(Data excerpt):
------------------------------------------------------------

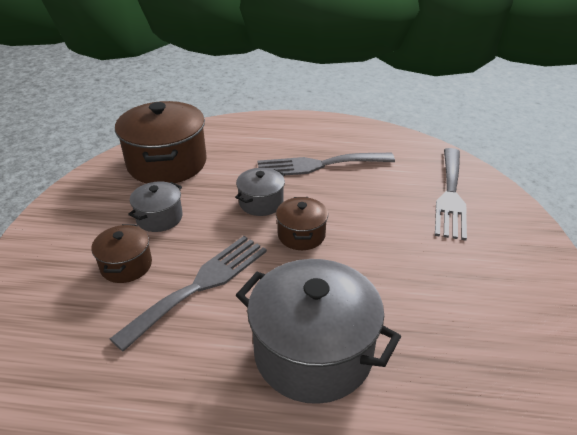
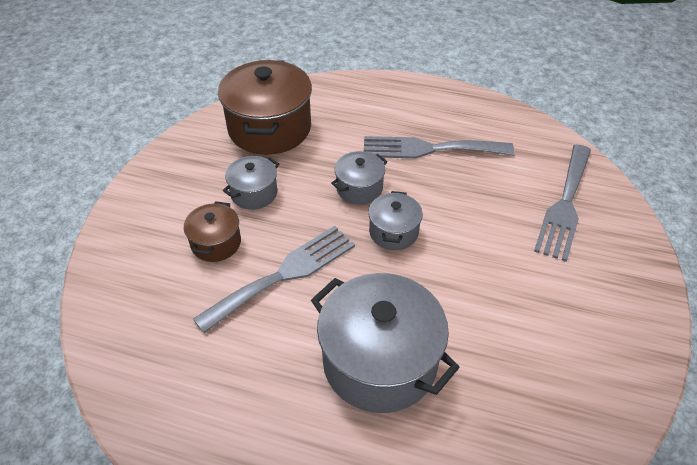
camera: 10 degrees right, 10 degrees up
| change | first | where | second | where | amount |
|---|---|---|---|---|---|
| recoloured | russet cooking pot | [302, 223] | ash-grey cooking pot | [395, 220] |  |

------------------------------------------------------------

(Task objective):
Write out the data exactly, and exclude every picture it holds.

(Output for this task):
camera: 10 degrees right, 10 degrees up
| change | first | where | second | where | amount |
|---|---|---|---|---|---|
| recoloured | russet cooking pot | [302, 223] | ash-grey cooking pot | [395, 220] |  |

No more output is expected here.